*Exercise objective:* Please convert the lines of the listing below into a numbered list, beginning at the line that contains "orange star: rotated 18 degrees clockwise" and stopping after the line that contains "blue cross: moved 14". Leave out any blank lines.

(Stored data)
◆ ◆ ◆ ◆

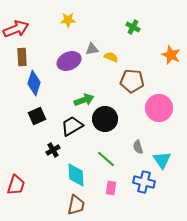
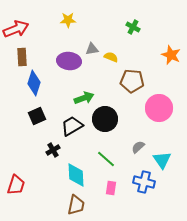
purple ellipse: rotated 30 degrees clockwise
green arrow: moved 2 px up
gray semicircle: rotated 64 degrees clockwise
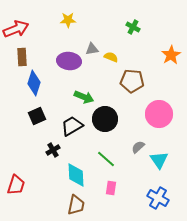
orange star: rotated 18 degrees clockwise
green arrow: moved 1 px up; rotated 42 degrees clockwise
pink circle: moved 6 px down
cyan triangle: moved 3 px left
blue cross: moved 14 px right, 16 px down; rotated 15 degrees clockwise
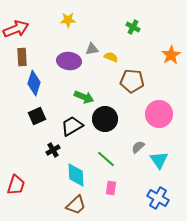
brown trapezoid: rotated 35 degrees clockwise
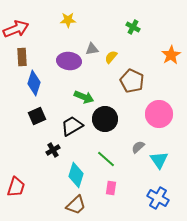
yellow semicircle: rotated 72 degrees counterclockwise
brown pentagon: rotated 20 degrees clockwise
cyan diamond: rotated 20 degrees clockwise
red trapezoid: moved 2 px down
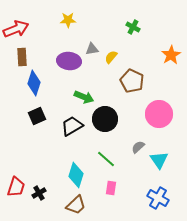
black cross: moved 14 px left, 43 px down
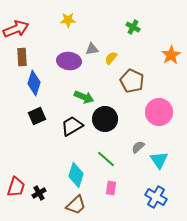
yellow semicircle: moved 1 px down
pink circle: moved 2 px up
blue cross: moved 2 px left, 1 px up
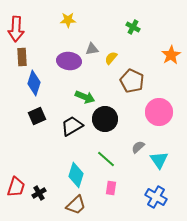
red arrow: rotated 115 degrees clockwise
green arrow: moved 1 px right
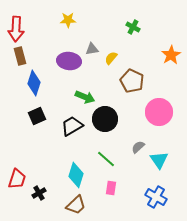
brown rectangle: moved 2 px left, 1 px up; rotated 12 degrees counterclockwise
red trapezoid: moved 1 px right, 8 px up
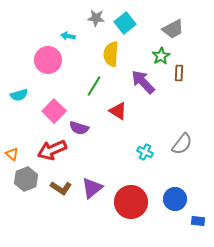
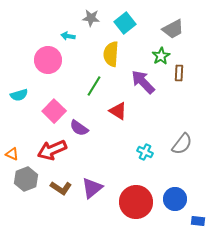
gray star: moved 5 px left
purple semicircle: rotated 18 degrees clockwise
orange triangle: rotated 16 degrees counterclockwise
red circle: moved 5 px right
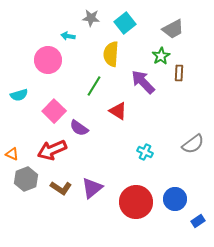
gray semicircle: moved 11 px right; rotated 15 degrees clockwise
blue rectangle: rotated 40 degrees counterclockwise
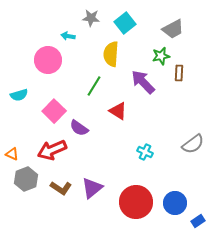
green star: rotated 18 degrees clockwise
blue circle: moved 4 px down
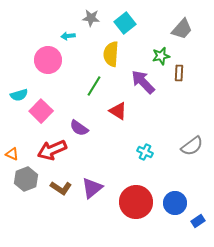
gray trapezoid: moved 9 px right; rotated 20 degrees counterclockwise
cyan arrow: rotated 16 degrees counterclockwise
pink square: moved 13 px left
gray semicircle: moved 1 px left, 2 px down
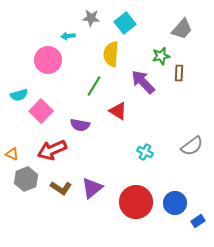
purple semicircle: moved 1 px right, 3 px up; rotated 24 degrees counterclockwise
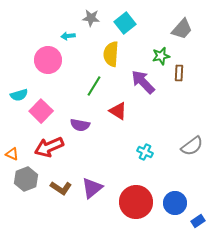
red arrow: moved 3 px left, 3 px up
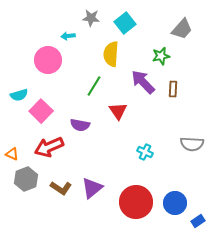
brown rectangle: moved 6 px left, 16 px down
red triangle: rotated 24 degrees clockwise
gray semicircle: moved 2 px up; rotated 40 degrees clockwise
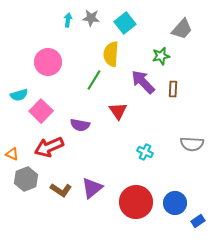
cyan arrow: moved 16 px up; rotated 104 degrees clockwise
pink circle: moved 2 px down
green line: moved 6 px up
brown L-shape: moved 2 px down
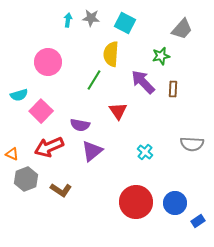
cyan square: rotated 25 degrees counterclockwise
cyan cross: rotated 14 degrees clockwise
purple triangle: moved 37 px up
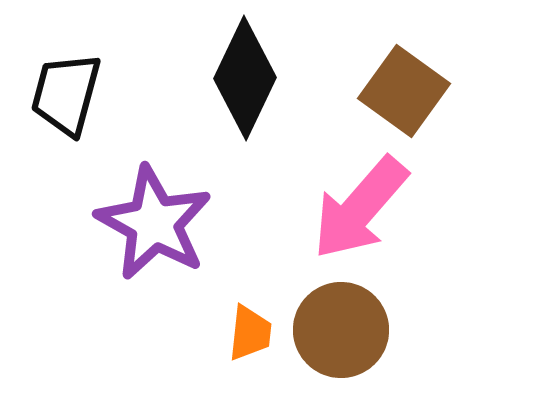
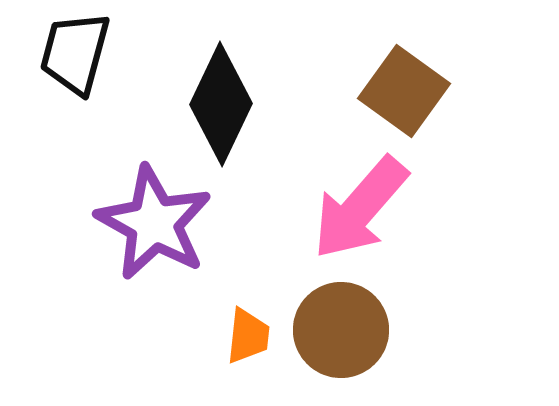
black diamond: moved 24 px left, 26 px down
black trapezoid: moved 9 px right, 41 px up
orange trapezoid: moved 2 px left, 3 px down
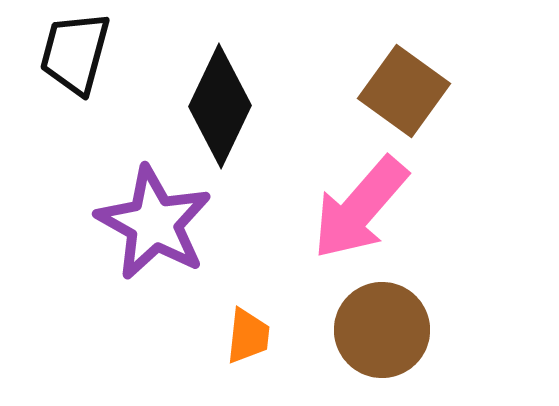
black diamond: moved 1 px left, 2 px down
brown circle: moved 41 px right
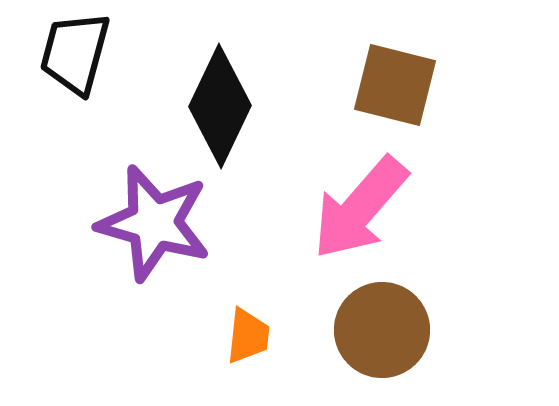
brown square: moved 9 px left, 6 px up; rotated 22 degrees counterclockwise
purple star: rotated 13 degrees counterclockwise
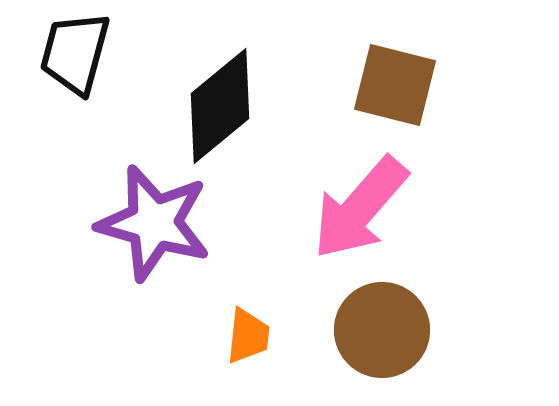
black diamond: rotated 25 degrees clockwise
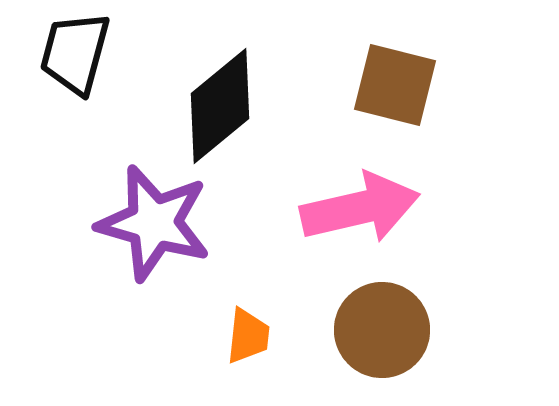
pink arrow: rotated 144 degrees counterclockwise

◆ ◆ ◆ ◆

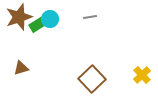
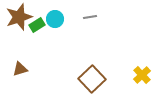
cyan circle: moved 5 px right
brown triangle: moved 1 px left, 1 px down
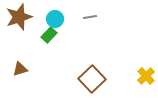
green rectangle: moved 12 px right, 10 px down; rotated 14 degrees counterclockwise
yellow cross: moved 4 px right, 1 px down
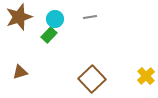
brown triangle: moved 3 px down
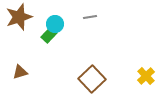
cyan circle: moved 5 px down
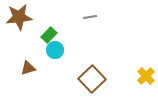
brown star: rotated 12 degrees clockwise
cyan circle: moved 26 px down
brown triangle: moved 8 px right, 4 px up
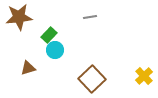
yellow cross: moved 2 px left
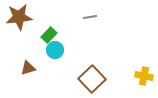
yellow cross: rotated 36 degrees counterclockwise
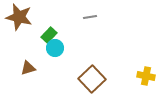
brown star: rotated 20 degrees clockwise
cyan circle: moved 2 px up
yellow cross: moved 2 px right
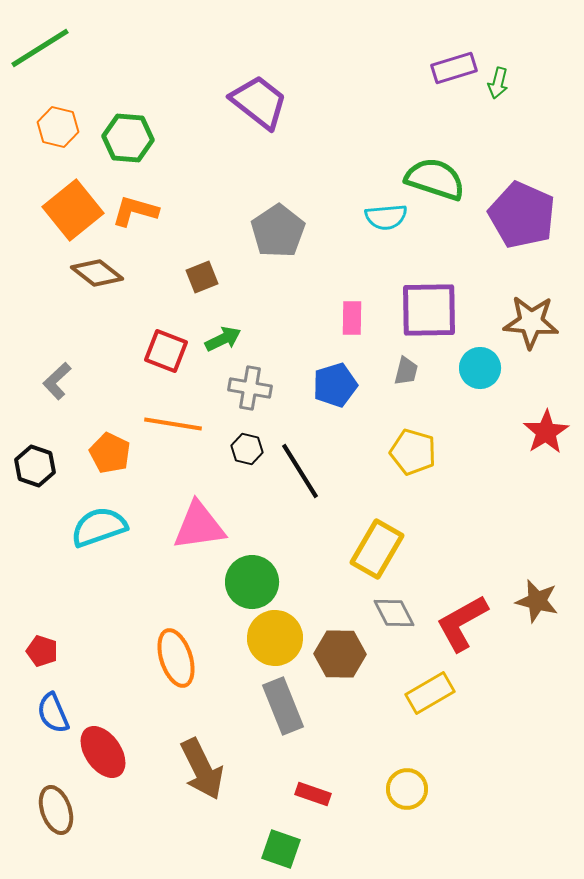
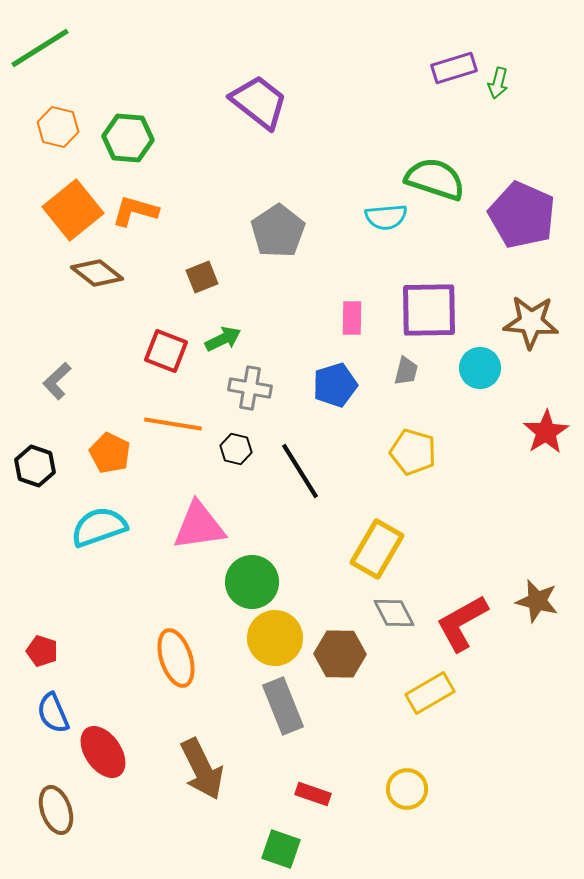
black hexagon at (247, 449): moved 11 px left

◆ ◆ ◆ ◆

*Answer to this task:*
1. orange star: rotated 18 degrees clockwise
2. green arrow: moved 1 px up; rotated 42 degrees clockwise
3. pink circle: moved 6 px down
4. cyan triangle: moved 3 px left
5. blue cross: moved 14 px right, 16 px down; rotated 15 degrees clockwise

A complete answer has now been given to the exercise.